Directions for this task: Transcribe the following entries word for word. End with the line where "LED2 pin GND: GND -> VIN" appears.

= Beginning of Section =

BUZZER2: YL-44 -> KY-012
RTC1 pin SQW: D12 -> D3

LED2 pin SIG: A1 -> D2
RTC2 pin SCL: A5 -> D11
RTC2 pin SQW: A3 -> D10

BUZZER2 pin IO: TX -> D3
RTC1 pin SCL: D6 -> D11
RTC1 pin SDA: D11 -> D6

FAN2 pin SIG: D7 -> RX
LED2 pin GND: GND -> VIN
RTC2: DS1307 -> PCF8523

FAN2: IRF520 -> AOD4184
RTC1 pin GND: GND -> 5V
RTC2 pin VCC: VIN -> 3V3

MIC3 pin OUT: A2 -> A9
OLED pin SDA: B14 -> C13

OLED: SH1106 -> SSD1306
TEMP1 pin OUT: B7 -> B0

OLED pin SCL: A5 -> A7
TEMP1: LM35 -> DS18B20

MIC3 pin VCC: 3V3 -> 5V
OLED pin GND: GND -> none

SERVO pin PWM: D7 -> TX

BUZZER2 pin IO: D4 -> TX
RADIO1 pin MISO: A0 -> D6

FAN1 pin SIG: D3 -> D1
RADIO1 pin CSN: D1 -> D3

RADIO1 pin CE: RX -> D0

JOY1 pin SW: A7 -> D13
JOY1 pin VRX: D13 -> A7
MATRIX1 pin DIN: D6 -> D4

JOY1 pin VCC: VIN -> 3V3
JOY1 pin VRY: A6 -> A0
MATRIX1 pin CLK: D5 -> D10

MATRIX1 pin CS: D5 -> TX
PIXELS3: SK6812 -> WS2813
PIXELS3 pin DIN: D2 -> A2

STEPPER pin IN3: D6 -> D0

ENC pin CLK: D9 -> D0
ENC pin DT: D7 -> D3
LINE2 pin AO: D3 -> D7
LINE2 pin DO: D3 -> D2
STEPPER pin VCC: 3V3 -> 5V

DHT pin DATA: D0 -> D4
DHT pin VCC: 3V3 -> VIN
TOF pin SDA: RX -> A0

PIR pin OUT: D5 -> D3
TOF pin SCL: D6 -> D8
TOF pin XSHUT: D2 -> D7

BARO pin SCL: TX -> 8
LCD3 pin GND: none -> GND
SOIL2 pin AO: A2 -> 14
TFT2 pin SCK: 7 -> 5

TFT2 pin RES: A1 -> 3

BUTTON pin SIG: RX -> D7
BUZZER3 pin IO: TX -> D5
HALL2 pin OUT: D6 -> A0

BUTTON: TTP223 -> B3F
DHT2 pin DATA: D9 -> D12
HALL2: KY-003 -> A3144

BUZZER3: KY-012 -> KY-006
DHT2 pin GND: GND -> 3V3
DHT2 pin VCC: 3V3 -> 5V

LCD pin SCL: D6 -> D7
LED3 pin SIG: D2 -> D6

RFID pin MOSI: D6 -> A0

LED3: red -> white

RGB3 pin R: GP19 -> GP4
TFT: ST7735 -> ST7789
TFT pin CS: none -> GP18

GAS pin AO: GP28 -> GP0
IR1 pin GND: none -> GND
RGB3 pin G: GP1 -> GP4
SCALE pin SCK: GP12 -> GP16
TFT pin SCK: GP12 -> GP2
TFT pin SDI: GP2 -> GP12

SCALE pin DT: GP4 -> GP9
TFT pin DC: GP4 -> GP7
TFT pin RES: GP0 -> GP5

= End of Section =

Problem solution:
BUZZER2: YL-44 -> KY-012
RTC1 pin SQW: D12 -> D3

LED2 pin SIG: A1 -> D2
RTC2 pin SCL: A5 -> D11
RTC2 pin SQW: A3 -> D10

BUZZER2 pin IO: TX -> D3
RTC1 pin SCL: D6 -> D11
RTC1 pin SDA: D11 -> D6

FAN2 pin SIG: D7 -> RX
LED2 pin GND: GND -> VIN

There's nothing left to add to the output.